*** Opening Provided information ***

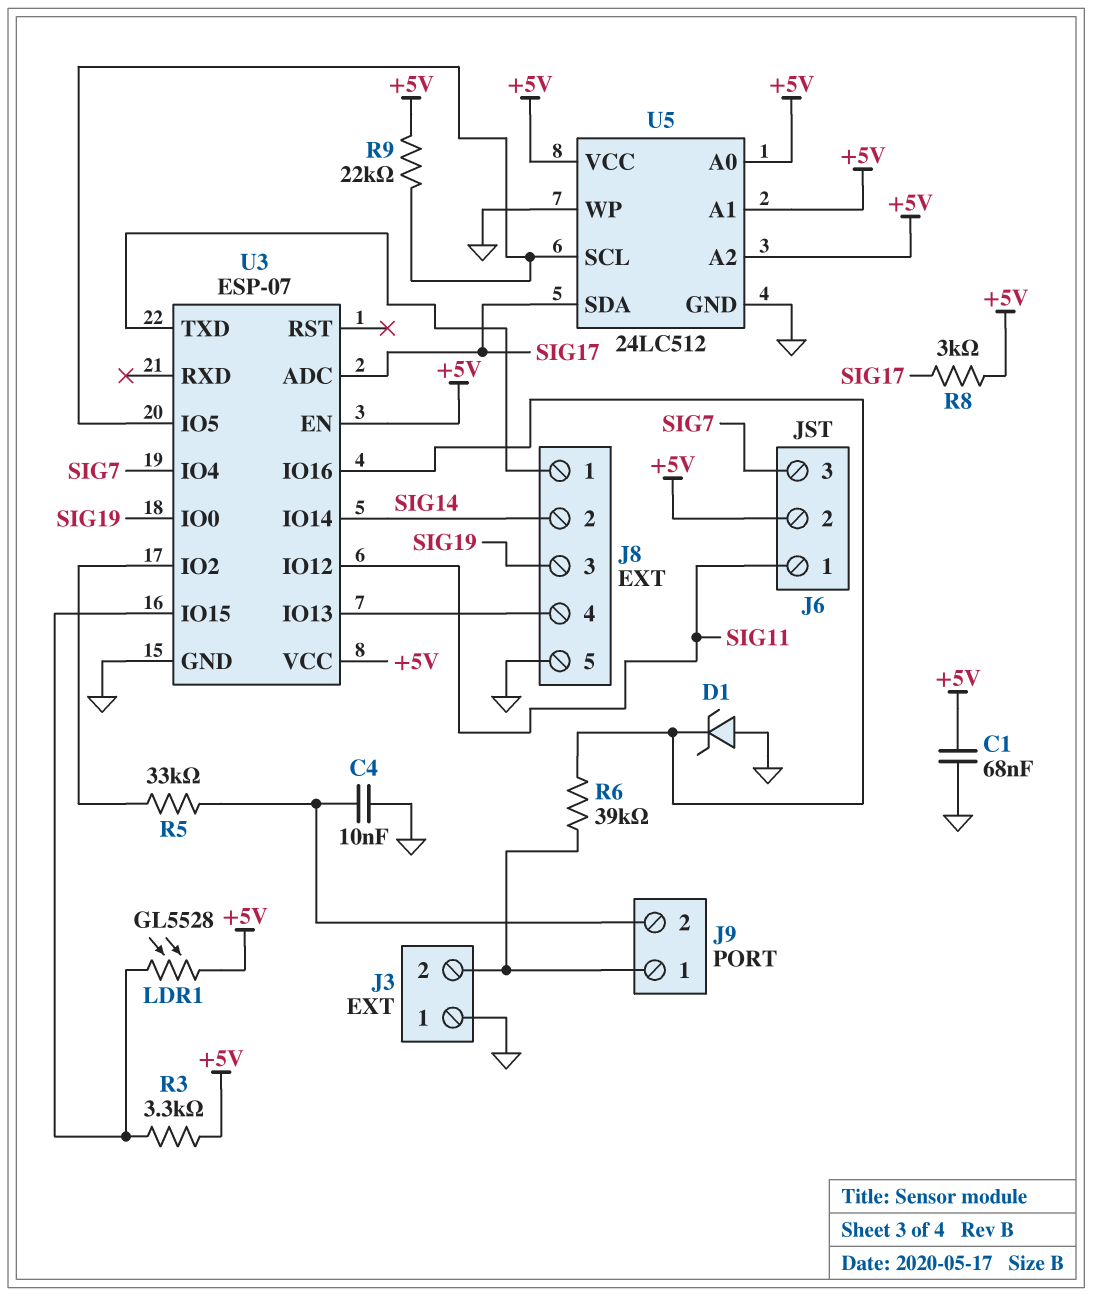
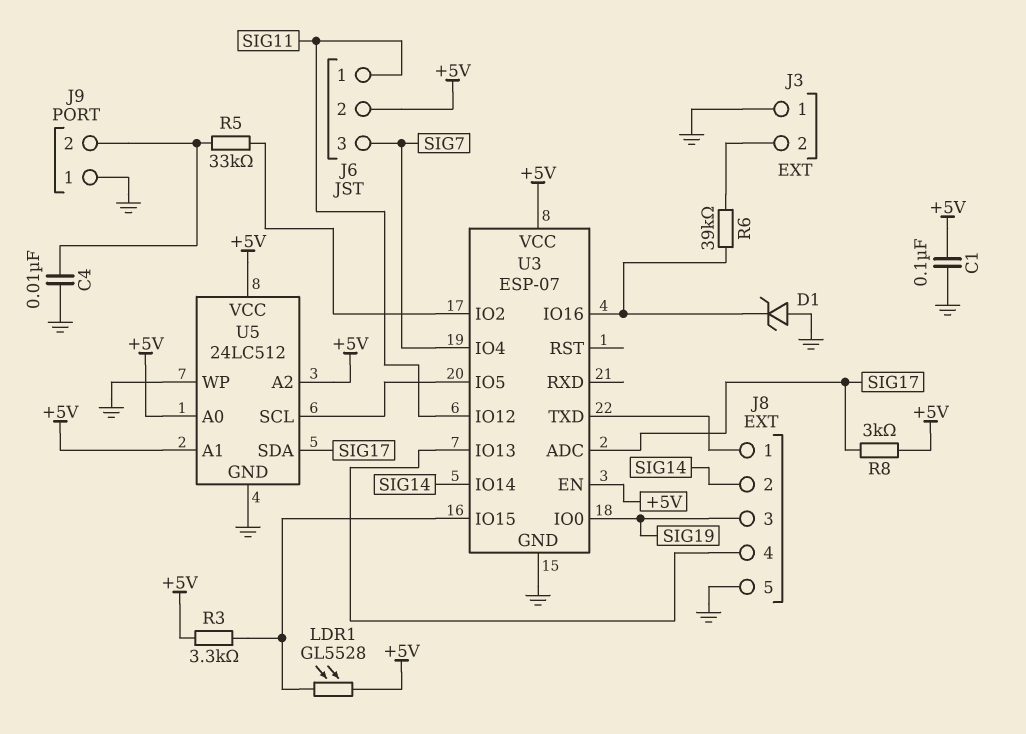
C1: 68nF (+5V, GND) -> 100nF (+5V, GND)
J9 pin 1: J3/2 -> GND
R9: 22k (+5V, U3/IO5) -> none

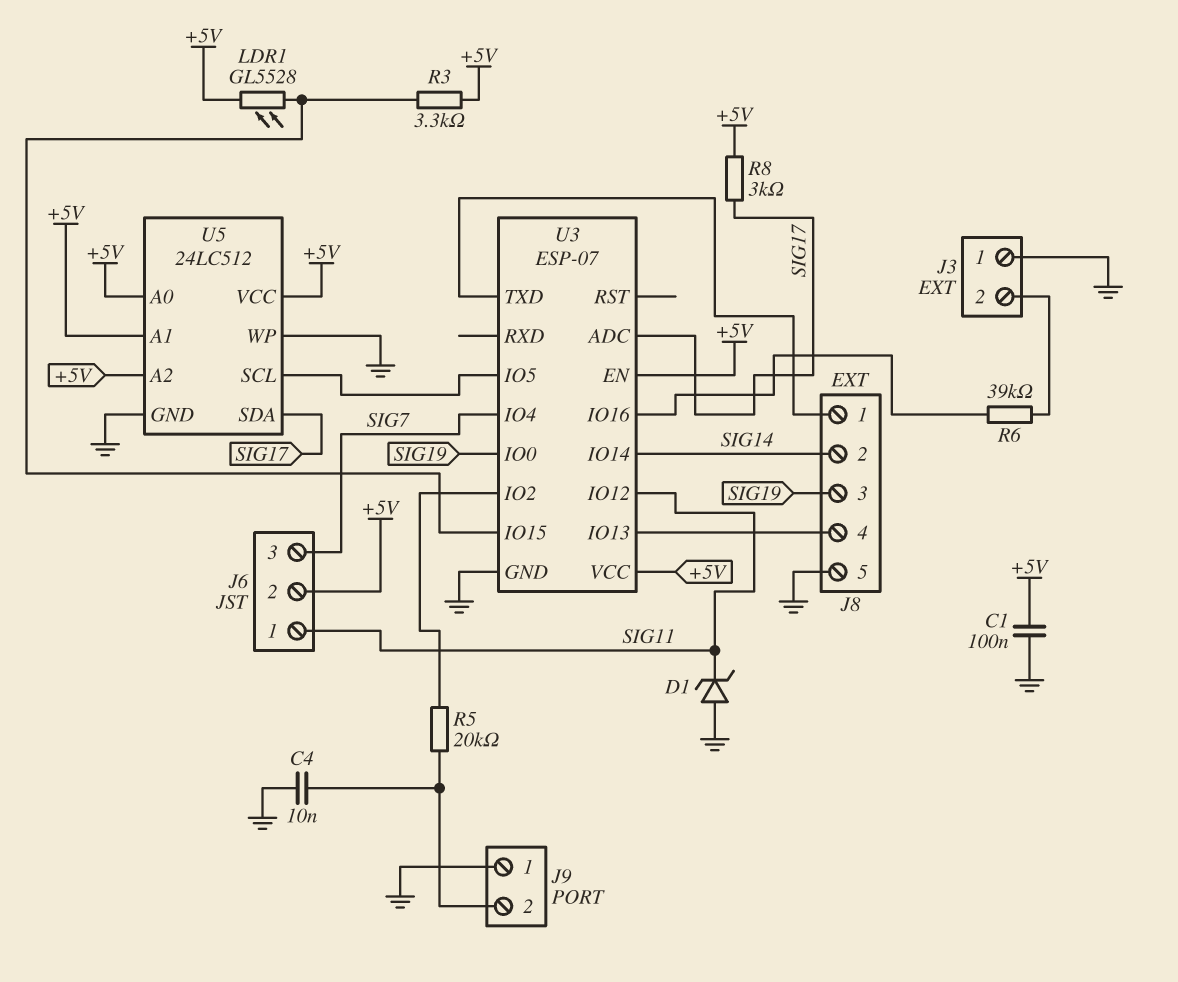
D1: zener (A GND, K U3/IO16) -> zener (A GND, K SIG11)
R5: 33k (J9/2, U3/IO2) -> 20k (J9/2, U3/IO2)

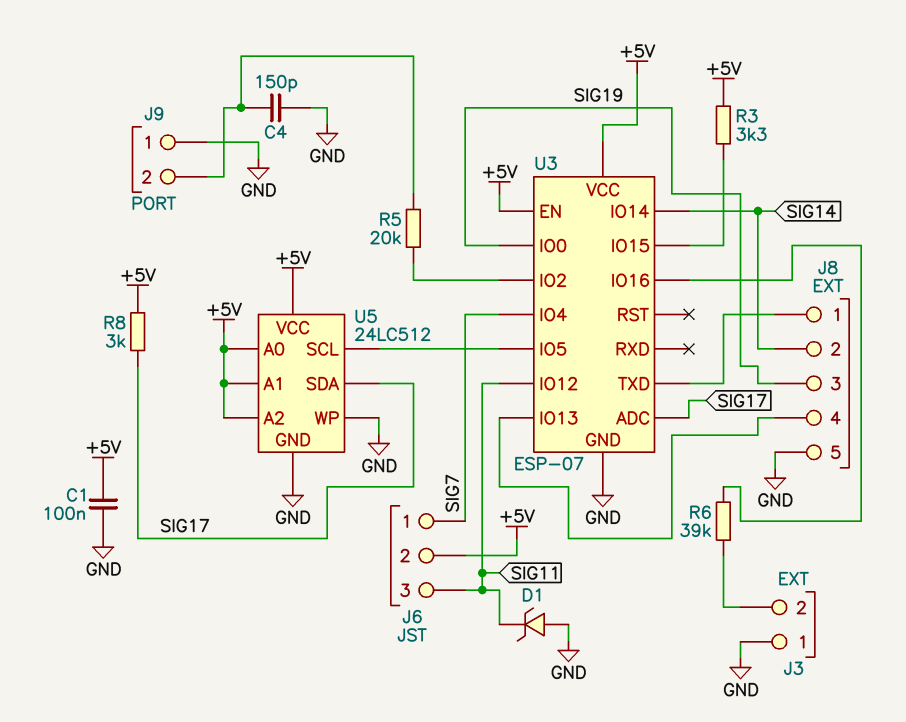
C4: 10nF (GND, J9/2) -> 150pF (GND, J9/2)
J6 pin 1: SIG11 -> SIG7
J6 pin 3: SIG7 -> SIG11
LDR1: GL5528 (+5V, U3/IO15) -> none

*** Closing Provided information ***

### Assigned task
Reproduce the lines from the one holding "D1: zener (A" through the end of the entries above exactly, keeping both ends and dropping every picture.

### Written answer
D1: zener (A GND, K U3/IO16) -> zener (A GND, K SIG11)
R5: 33k (J9/2, U3/IO2) -> 20k (J9/2, U3/IO2)

C4: 10nF (GND, J9/2) -> 150pF (GND, J9/2)
J6 pin 1: SIG11 -> SIG7
J6 pin 3: SIG7 -> SIG11
LDR1: GL5528 (+5V, U3/IO15) -> none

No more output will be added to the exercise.